WHAT TO PRODUCE. Report every line of the records beneath this task that holds the string "none".

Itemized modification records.
++++++++

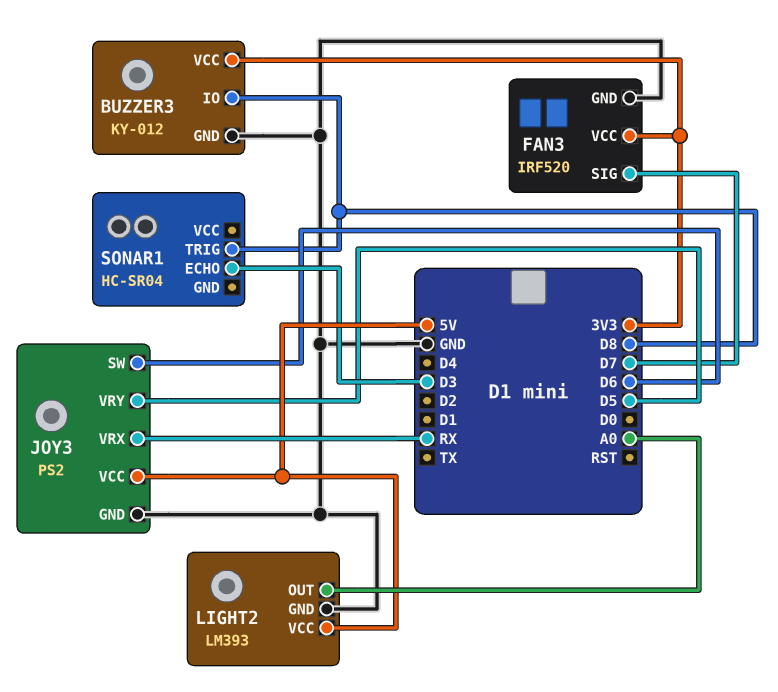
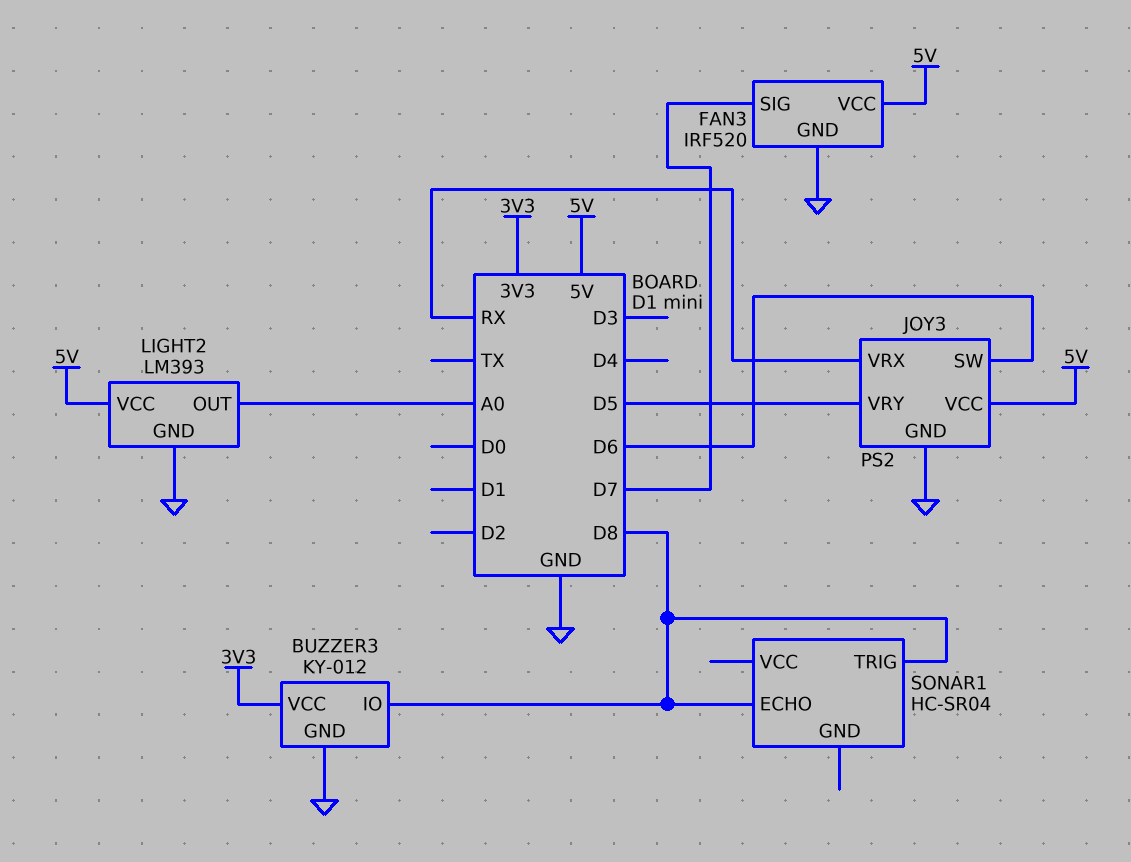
FAN3 pin VCC: 3V3 -> 5V
SONAR1 pin ECHO: D3 -> D8

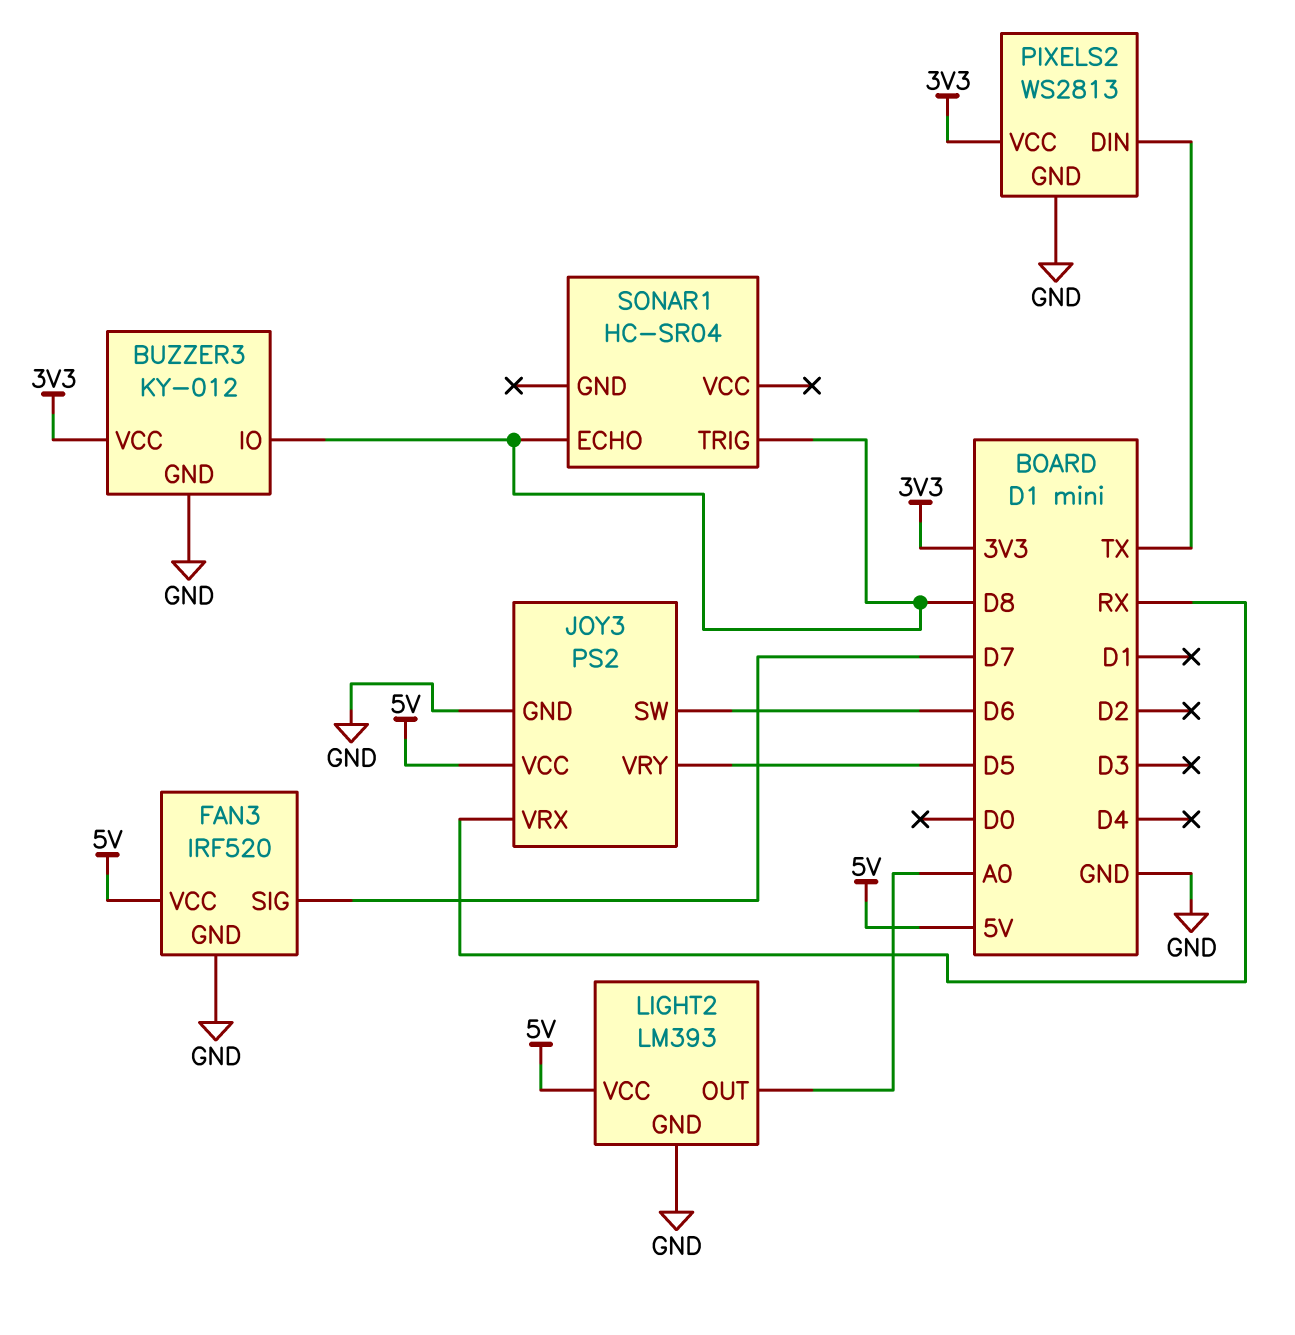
PIXELS2: none -> WS2813
PIXELS2 pin DIN: none -> TX
PIXELS2 pin GND: none -> GND
PIXELS2 pin VCC: none -> 3V3

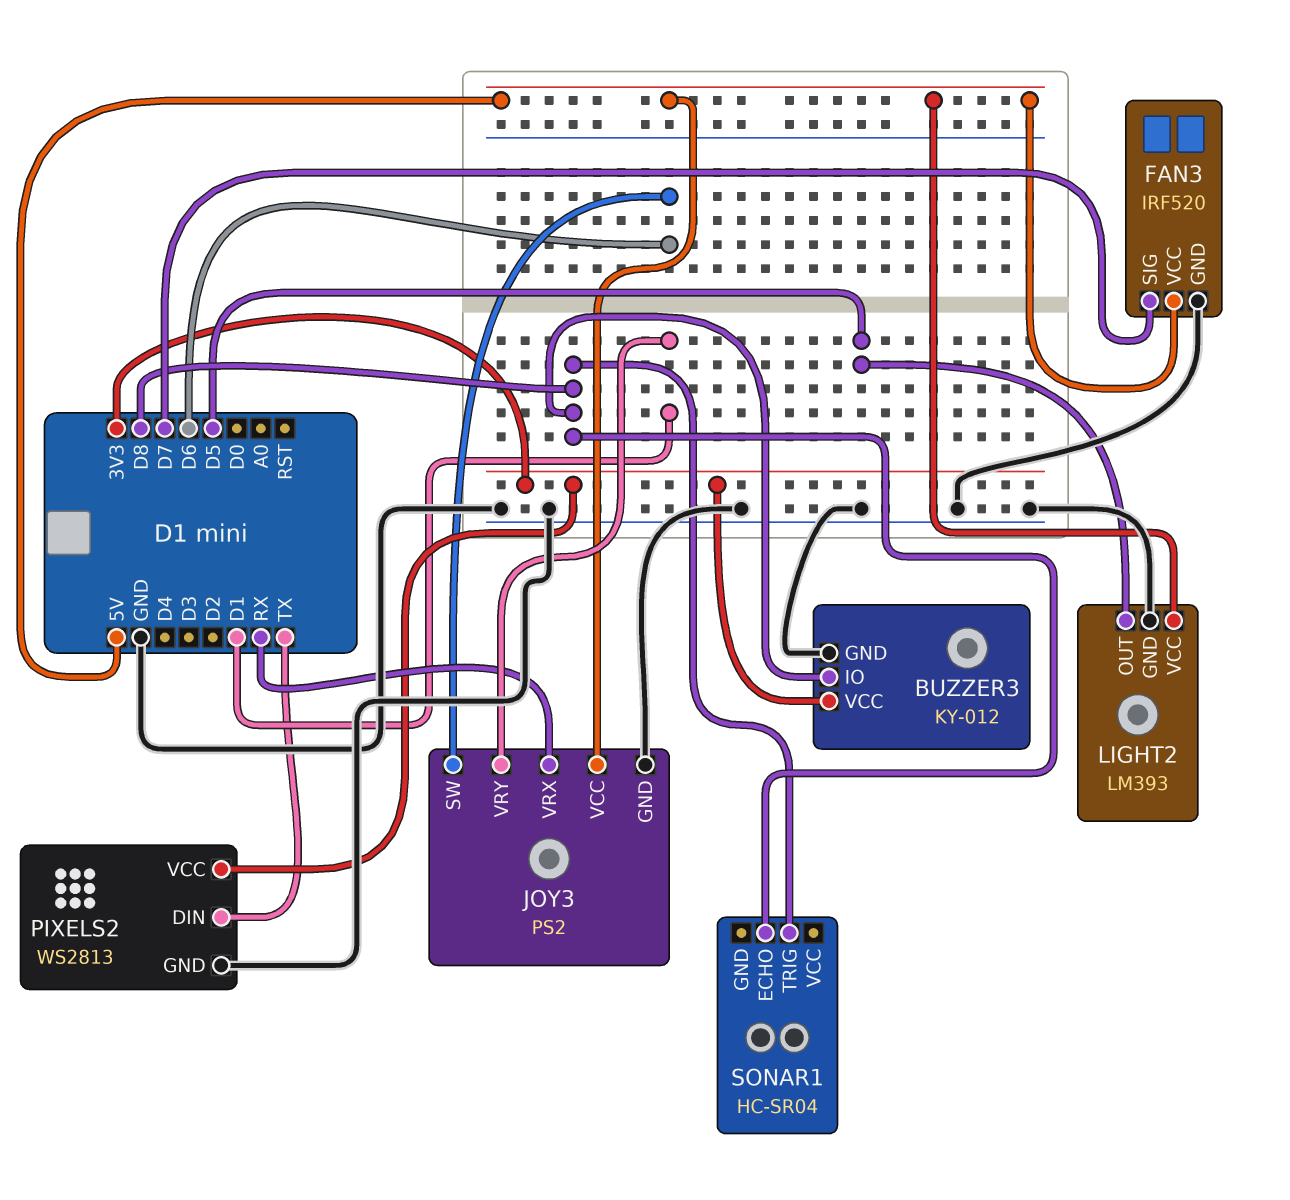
JOY3 pin VRY: D5 -> D1
LIGHT2 pin OUT: A0 -> D5

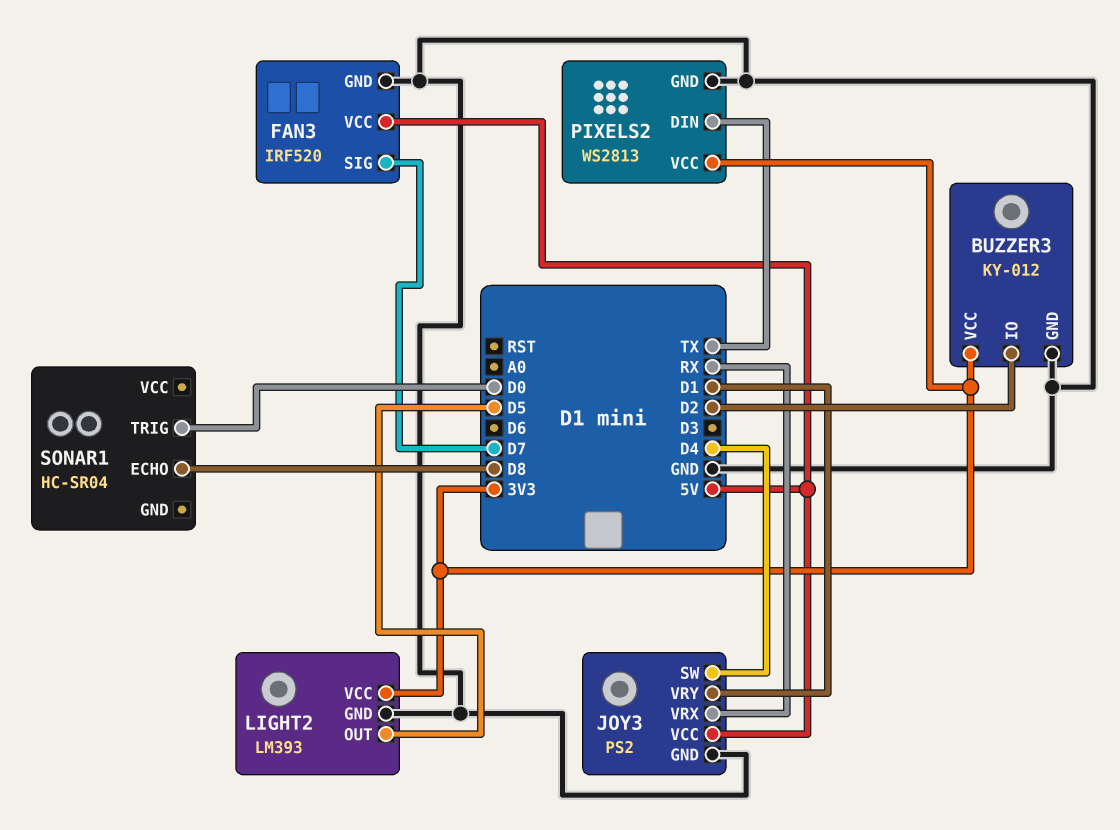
BUZZER3 pin IO: D8 -> D2
JOY3 pin SW: D6 -> D4
LIGHT2 pin VCC: 5V -> 3V3
SONAR1 pin TRIG: D8 -> D0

++++++++

TASK ANSWER.
PIXELS2: none -> WS2813
PIXELS2 pin DIN: none -> TX
PIXELS2 pin GND: none -> GND
PIXELS2 pin VCC: none -> 3V3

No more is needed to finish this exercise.